▶ **Directions**
Copy out the rows verbatim, from the first row through the row containing "Bursa: 10:12 -> 10:09", including both of those rows.

▶ **Listing**
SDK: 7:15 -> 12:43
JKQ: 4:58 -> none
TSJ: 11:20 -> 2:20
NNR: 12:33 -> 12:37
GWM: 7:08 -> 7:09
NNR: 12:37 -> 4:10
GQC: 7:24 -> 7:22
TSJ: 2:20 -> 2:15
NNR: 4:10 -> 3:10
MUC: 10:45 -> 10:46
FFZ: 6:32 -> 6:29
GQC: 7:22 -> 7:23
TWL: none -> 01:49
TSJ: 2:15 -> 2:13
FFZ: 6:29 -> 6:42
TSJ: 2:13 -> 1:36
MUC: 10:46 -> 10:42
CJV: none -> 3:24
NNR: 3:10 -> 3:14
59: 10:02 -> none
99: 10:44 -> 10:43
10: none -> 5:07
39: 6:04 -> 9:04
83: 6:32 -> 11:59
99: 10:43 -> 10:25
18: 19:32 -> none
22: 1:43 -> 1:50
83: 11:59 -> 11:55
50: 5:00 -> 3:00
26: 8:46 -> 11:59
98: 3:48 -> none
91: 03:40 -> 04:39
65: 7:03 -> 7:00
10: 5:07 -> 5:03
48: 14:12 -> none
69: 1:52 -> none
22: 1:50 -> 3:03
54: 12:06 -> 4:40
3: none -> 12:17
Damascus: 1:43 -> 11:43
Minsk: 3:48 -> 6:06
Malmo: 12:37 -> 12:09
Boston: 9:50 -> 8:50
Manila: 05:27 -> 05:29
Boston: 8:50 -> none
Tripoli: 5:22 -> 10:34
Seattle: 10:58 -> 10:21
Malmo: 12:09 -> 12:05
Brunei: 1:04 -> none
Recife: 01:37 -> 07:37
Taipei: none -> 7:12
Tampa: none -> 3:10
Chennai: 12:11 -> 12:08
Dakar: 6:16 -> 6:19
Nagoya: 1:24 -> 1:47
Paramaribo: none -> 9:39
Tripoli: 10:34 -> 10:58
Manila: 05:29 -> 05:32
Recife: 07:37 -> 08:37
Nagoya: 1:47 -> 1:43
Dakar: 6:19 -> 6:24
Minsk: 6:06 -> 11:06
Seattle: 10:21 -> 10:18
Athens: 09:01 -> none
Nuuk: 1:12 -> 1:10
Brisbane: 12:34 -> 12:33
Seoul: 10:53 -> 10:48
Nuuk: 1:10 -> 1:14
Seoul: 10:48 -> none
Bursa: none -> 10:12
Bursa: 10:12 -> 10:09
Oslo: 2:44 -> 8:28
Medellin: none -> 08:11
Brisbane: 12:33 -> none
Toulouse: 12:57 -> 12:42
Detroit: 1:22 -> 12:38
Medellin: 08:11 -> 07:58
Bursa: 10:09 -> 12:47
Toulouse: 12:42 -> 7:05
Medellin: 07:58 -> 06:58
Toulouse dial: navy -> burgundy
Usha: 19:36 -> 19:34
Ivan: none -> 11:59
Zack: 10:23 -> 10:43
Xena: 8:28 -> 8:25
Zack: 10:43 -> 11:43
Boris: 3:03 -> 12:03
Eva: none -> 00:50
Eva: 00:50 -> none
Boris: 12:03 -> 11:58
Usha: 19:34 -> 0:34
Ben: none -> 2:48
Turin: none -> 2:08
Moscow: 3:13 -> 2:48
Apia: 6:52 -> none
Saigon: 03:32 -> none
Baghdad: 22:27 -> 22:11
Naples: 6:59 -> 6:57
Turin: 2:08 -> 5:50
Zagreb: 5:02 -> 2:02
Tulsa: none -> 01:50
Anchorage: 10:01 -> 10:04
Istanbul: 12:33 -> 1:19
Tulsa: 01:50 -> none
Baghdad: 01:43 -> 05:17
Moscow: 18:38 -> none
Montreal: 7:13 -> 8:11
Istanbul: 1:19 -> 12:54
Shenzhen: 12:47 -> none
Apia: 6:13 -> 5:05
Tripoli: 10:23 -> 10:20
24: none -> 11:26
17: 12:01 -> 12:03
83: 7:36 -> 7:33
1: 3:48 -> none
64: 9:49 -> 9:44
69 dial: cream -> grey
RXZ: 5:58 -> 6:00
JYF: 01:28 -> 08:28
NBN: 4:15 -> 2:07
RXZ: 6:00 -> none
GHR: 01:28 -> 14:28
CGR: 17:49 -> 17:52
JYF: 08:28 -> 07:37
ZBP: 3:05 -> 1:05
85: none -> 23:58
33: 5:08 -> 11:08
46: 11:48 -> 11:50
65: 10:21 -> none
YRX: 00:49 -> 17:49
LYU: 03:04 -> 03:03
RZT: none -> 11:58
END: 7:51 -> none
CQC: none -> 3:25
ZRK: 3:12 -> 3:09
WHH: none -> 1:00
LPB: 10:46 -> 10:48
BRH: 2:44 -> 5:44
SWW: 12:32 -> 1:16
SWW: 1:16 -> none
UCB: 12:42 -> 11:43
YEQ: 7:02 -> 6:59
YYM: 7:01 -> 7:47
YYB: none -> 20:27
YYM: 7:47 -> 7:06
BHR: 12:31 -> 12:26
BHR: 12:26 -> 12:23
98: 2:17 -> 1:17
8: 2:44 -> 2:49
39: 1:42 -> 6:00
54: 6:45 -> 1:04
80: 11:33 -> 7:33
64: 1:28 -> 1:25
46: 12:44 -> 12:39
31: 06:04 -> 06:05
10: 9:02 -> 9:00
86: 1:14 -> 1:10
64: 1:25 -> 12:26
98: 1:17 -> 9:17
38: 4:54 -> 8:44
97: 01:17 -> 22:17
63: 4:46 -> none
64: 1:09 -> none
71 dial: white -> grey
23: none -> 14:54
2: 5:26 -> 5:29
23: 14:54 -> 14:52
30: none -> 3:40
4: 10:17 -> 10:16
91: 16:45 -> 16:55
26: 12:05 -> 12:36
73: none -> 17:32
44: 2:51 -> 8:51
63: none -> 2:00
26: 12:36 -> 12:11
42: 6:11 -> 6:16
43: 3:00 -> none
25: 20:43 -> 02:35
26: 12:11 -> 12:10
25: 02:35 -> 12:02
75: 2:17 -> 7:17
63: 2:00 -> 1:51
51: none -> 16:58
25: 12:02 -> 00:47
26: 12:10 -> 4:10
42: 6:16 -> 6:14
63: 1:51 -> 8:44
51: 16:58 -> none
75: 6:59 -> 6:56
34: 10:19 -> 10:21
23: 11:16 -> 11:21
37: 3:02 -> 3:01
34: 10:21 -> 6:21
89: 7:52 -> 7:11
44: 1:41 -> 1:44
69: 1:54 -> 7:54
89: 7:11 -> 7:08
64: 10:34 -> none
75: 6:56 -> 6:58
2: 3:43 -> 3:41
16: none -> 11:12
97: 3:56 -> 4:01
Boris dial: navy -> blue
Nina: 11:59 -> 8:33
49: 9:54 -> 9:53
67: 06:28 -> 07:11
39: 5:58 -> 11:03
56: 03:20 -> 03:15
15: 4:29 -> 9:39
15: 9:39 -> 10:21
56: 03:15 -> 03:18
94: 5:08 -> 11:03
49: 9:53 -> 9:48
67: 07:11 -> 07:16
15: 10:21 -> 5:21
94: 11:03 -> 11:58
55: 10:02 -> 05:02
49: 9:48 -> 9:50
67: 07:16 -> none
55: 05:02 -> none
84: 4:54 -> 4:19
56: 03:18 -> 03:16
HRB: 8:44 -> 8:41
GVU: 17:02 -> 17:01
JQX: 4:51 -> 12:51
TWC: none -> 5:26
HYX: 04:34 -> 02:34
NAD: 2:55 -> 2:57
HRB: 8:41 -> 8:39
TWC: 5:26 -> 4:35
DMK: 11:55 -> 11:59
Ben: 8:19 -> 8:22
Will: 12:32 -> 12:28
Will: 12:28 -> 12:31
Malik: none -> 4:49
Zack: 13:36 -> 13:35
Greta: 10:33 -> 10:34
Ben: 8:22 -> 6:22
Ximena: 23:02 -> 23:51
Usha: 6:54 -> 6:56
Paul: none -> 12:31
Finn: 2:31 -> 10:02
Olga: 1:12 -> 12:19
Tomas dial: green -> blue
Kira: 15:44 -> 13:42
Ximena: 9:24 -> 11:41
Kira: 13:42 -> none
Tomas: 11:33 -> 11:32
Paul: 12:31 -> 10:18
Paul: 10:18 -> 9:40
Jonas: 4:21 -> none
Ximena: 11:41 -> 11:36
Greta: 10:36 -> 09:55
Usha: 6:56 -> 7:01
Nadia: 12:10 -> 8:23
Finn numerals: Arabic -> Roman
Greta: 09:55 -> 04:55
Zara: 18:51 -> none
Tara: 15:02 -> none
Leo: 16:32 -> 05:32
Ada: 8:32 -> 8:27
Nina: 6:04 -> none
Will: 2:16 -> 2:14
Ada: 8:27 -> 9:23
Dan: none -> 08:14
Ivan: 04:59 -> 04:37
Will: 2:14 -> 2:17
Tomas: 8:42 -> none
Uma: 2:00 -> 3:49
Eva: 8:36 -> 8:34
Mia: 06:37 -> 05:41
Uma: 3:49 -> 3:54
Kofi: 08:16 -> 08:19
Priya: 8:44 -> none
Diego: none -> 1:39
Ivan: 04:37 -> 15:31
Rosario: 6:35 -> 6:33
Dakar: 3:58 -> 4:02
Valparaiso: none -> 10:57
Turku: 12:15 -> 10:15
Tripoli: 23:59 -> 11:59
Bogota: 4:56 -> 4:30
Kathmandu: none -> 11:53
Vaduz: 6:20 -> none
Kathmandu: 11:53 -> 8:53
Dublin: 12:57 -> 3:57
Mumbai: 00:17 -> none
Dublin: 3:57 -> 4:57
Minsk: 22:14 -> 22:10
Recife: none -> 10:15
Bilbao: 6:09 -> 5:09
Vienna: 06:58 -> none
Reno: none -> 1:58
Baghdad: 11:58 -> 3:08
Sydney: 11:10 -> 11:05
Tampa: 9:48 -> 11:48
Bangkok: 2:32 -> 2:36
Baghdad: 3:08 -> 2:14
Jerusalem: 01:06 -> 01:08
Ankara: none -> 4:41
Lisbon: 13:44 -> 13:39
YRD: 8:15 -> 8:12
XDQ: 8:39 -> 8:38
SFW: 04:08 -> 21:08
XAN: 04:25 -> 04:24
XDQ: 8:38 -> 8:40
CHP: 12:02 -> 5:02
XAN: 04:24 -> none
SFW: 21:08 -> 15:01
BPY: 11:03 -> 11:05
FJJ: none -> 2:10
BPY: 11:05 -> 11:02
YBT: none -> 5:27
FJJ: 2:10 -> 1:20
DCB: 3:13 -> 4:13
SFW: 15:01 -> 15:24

▶ **Finished task**
SDK: 7:15 -> 12:43
JKQ: 4:58 -> none
TSJ: 11:20 -> 2:20
NNR: 12:33 -> 12:37
GWM: 7:08 -> 7:09
NNR: 12:37 -> 4:10
GQC: 7:24 -> 7:22
TSJ: 2:20 -> 2:15
NNR: 4:10 -> 3:10
MUC: 10:45 -> 10:46
FFZ: 6:32 -> 6:29
GQC: 7:22 -> 7:23
TWL: none -> 01:49
TSJ: 2:15 -> 2:13
FFZ: 6:29 -> 6:42
TSJ: 2:13 -> 1:36
MUC: 10:46 -> 10:42
CJV: none -> 3:24
NNR: 3:10 -> 3:14
59: 10:02 -> none
99: 10:44 -> 10:43
10: none -> 5:07
39: 6:04 -> 9:04
83: 6:32 -> 11:59
99: 10:43 -> 10:25
18: 19:32 -> none
22: 1:43 -> 1:50
83: 11:59 -> 11:55
50: 5:00 -> 3:00
26: 8:46 -> 11:59
98: 3:48 -> none
91: 03:40 -> 04:39
65: 7:03 -> 7:00
10: 5:07 -> 5:03
48: 14:12 -> none
69: 1:52 -> none
22: 1:50 -> 3:03
54: 12:06 -> 4:40
3: none -> 12:17
Damascus: 1:43 -> 11:43
Minsk: 3:48 -> 6:06
Malmo: 12:37 -> 12:09
Boston: 9:50 -> 8:50
Manila: 05:27 -> 05:29
Boston: 8:50 -> none
Tripoli: 5:22 -> 10:34
Seattle: 10:58 -> 10:21
Malmo: 12:09 -> 12:05
Brunei: 1:04 -> none
Recife: 01:37 -> 07:37
Taipei: none -> 7:12
Tampa: none -> 3:10
Chennai: 12:11 -> 12:08
Dakar: 6:16 -> 6:19
Nagoya: 1:24 -> 1:47
Paramaribo: none -> 9:39
Tripoli: 10:34 -> 10:58
Manila: 05:29 -> 05:32
Recife: 07:37 -> 08:37
Nagoya: 1:47 -> 1:43
Dakar: 6:19 -> 6:24
Minsk: 6:06 -> 11:06
Seattle: 10:21 -> 10:18
Athens: 09:01 -> none
Nuuk: 1:12 -> 1:10
Brisbane: 12:34 -> 12:33
Seoul: 10:53 -> 10:48
Nuuk: 1:10 -> 1:14
Seoul: 10:48 -> none
Bursa: none -> 10:12
Bursa: 10:12 -> 10:09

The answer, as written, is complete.